*EXERCISE*: Set the records down again exactly, apart from any pictures in them.

(Records from a collection)
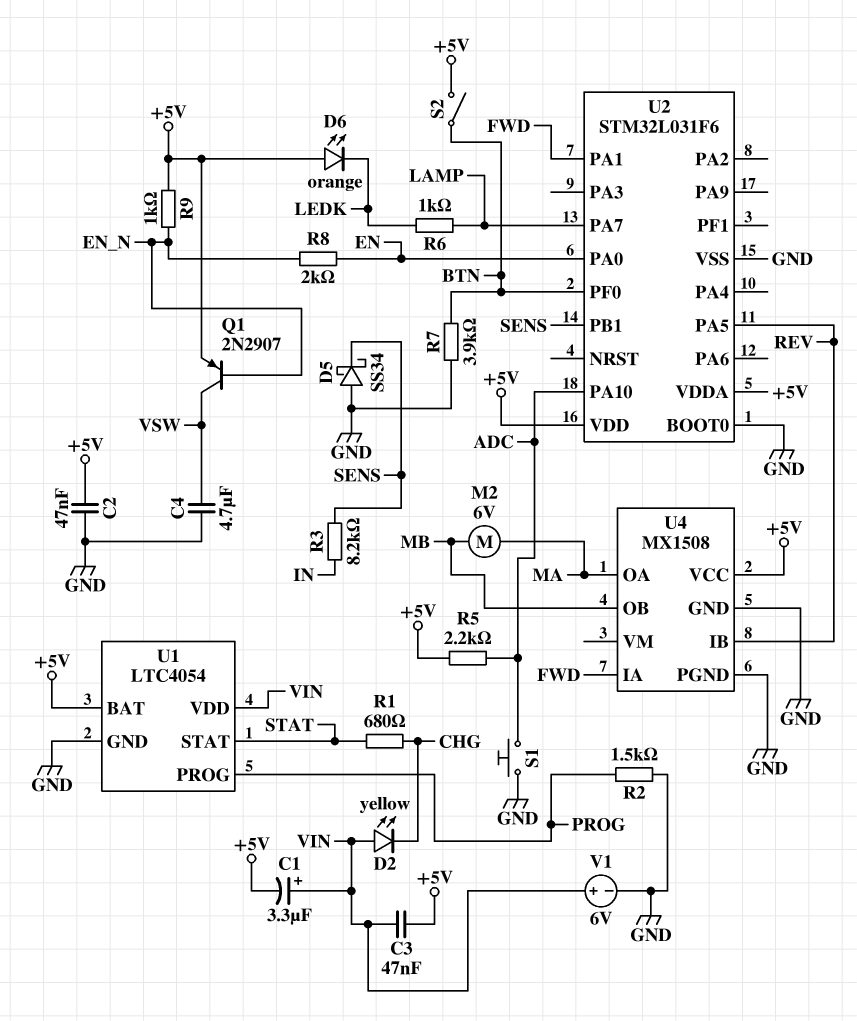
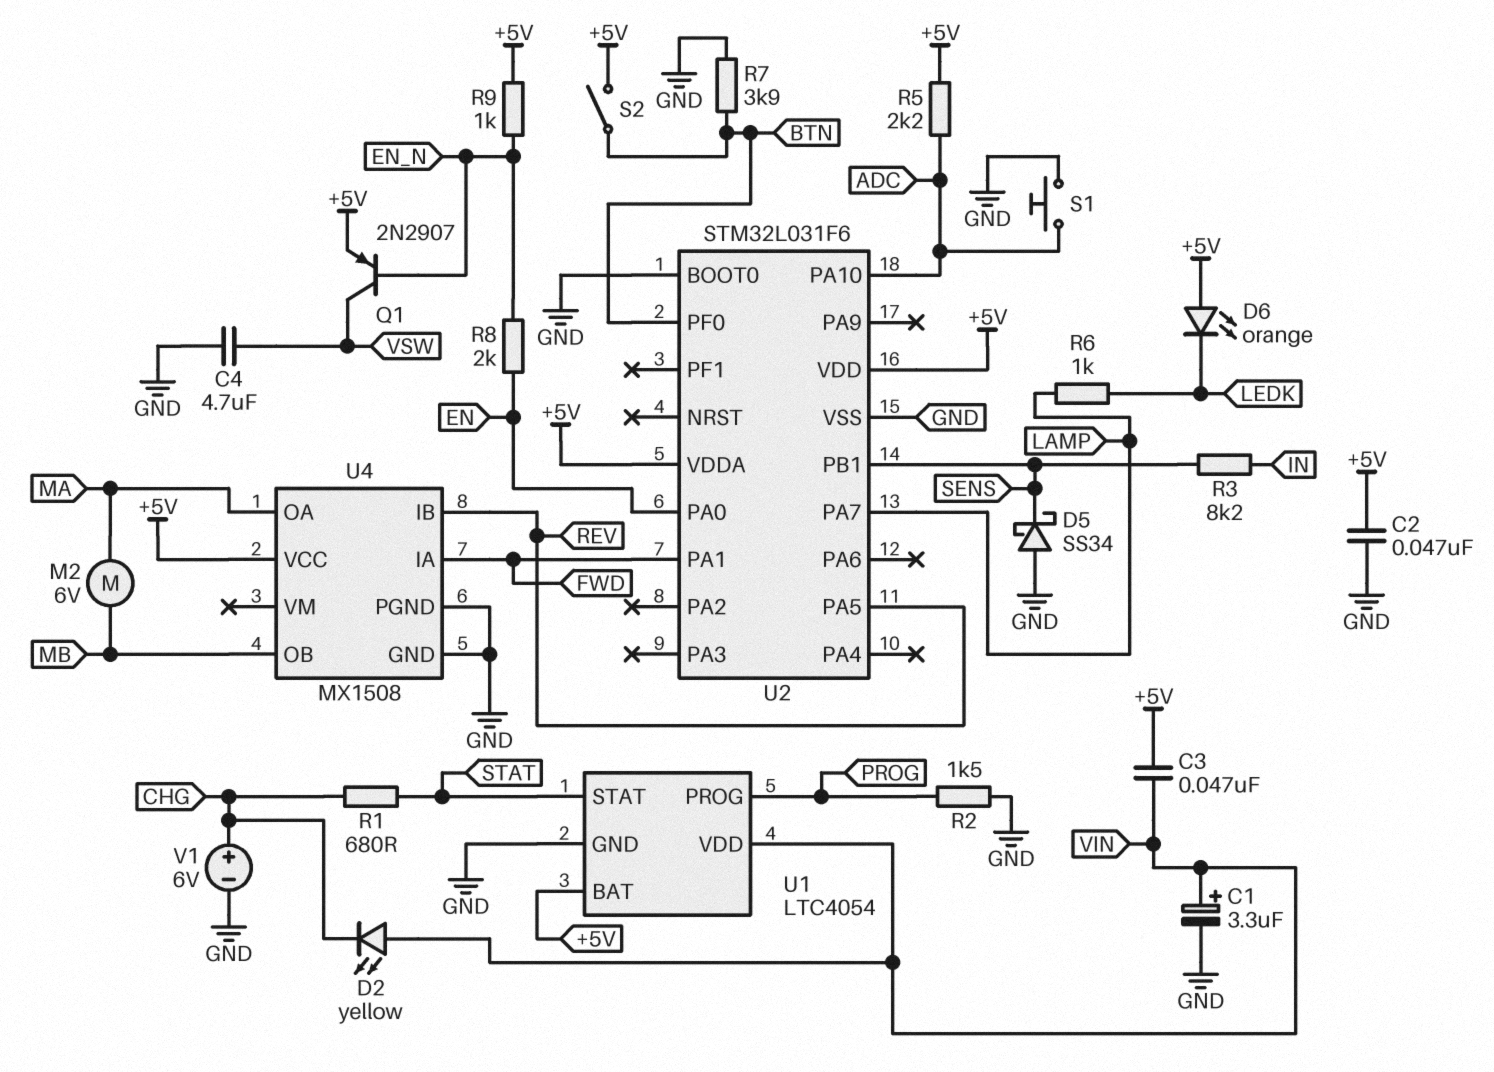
C1: 3.3uF (plus VIN, minus +5V) -> 3.3uF (plus VIN, minus GND)
V1: 6V (plus VIN, minus GND) -> 6V (plus CHG, minus GND)

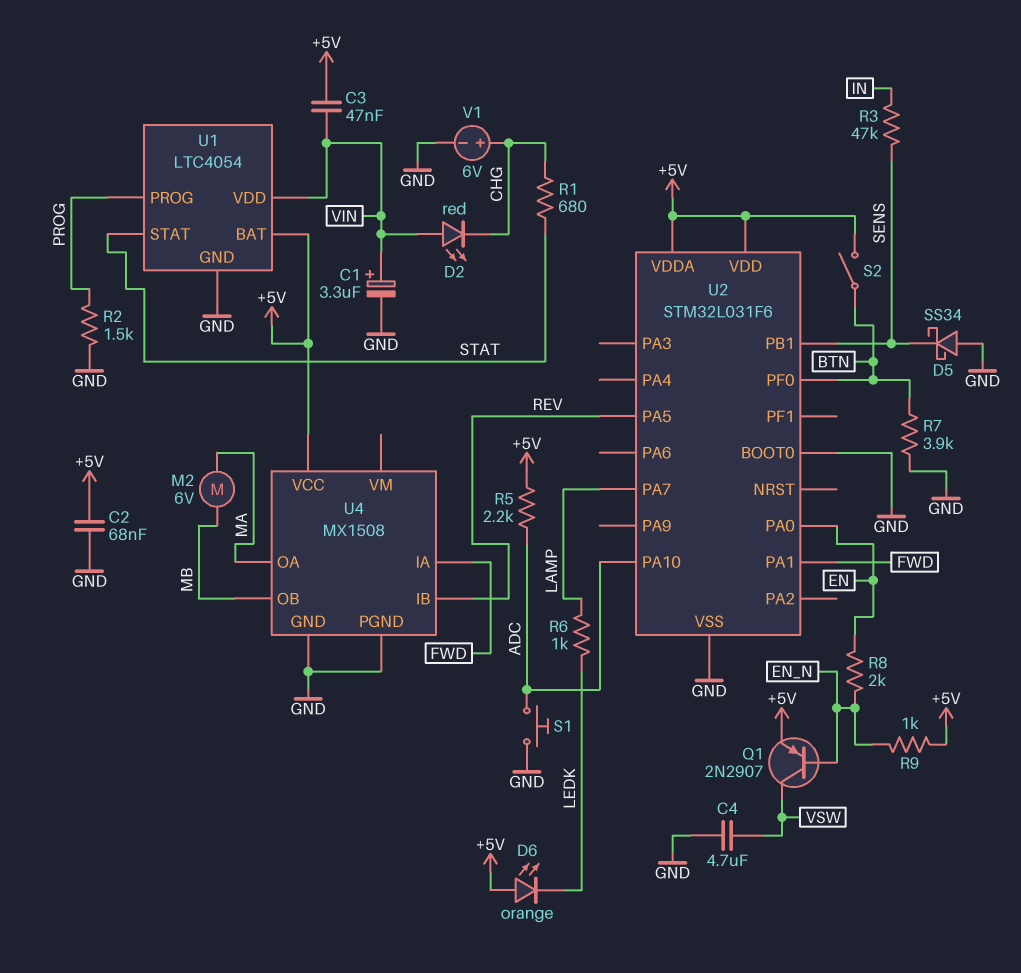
C2: 47nF (+5V, GND) -> 68nF (+5V, GND)
D2: LED yellow (A VIN, K CHG) -> LED red (A VIN, K CHG)
R3: 8.2k (IN, SENS) -> 47k (IN, SENS)

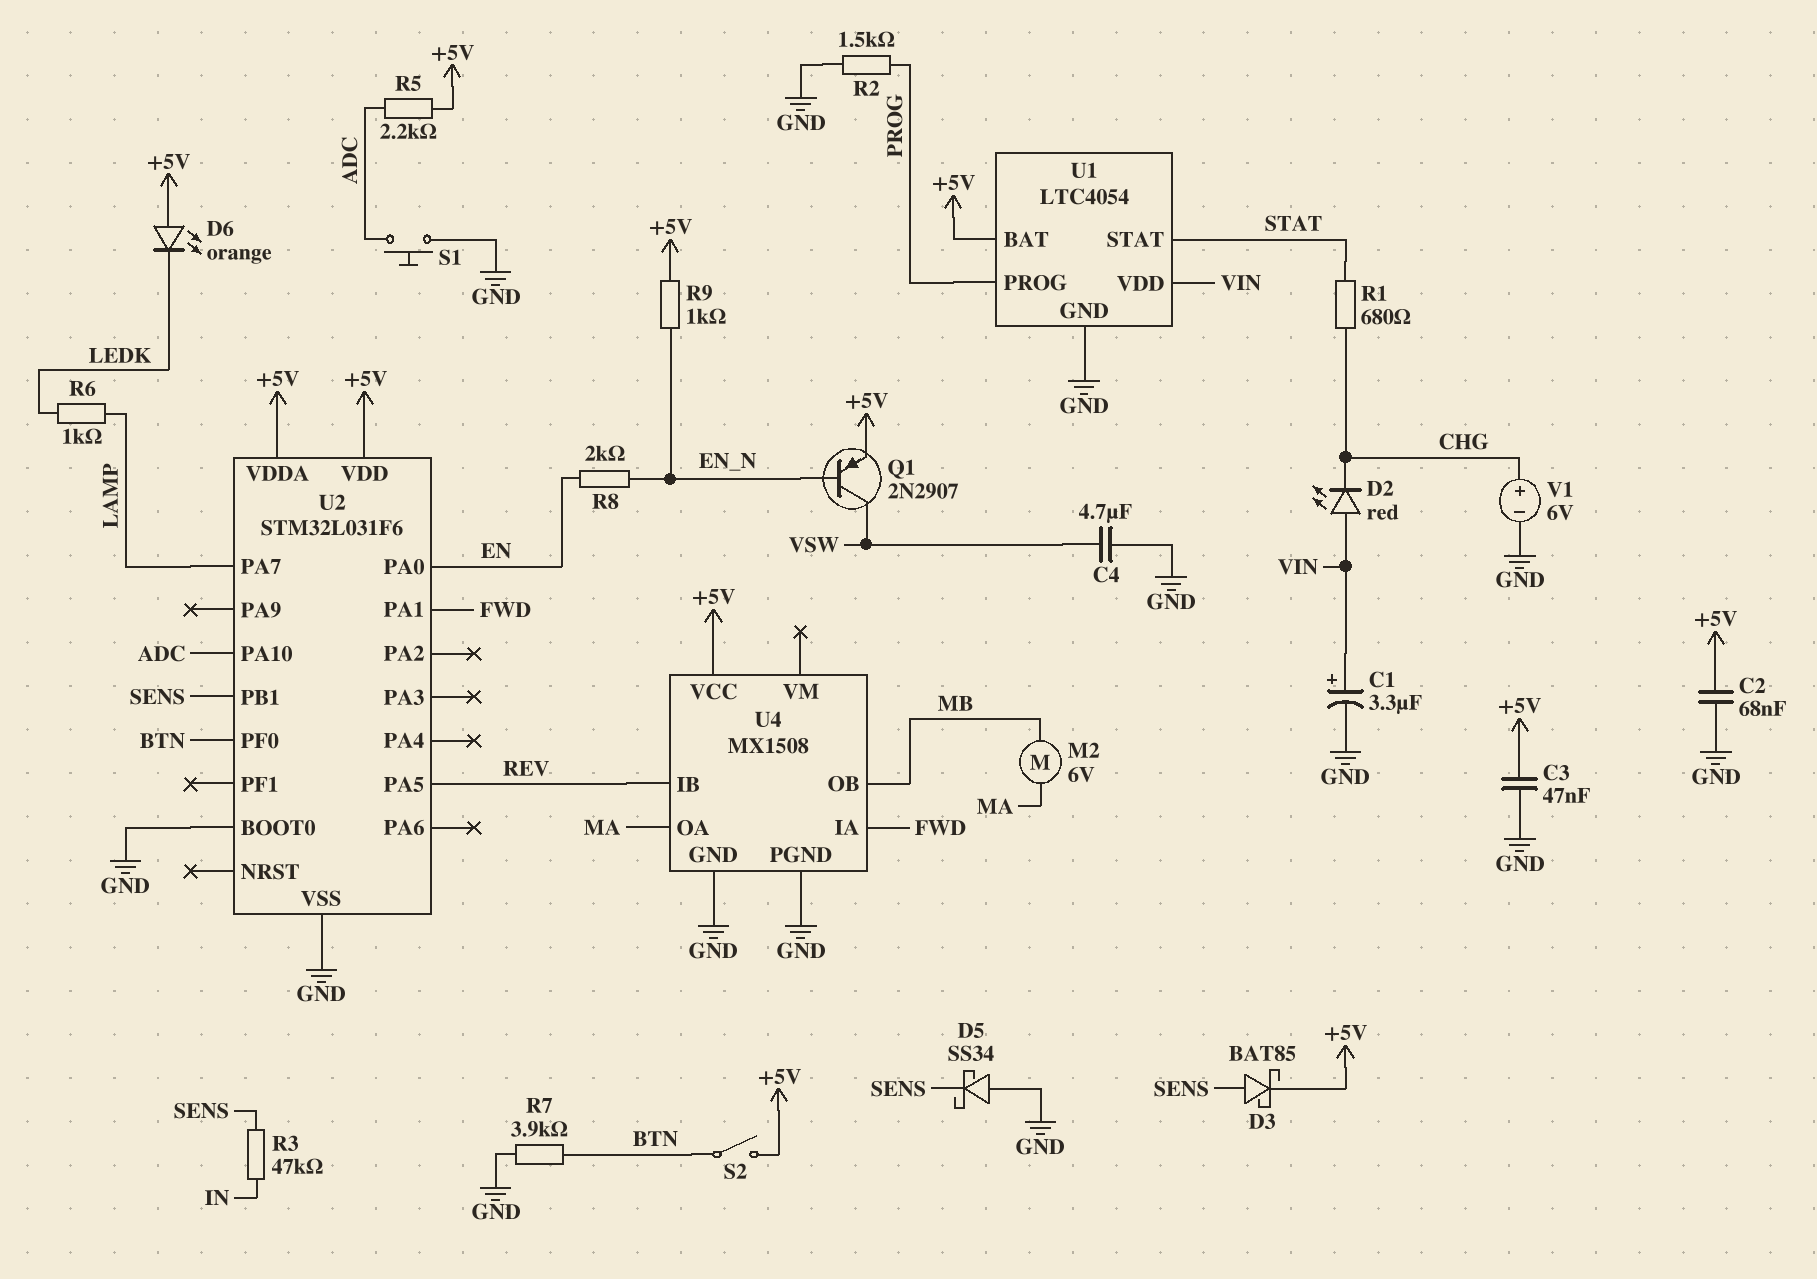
C3: 47nF (+5V, VIN) -> 47nF (+5V, GND)
D3: none -> schottky BAT85 (A SENS, K +5V)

*SOLUTION FOR THIS EXERCISE*:
C1: 3.3uF (plus VIN, minus +5V) -> 3.3uF (plus VIN, minus GND)
V1: 6V (plus VIN, minus GND) -> 6V (plus CHG, minus GND)

C2: 47nF (+5V, GND) -> 68nF (+5V, GND)
D2: LED yellow (A VIN, K CHG) -> LED red (A VIN, K CHG)
R3: 8.2k (IN, SENS) -> 47k (IN, SENS)

C3: 47nF (+5V, VIN) -> 47nF (+5V, GND)
D3: none -> schottky BAT85 (A SENS, K +5V)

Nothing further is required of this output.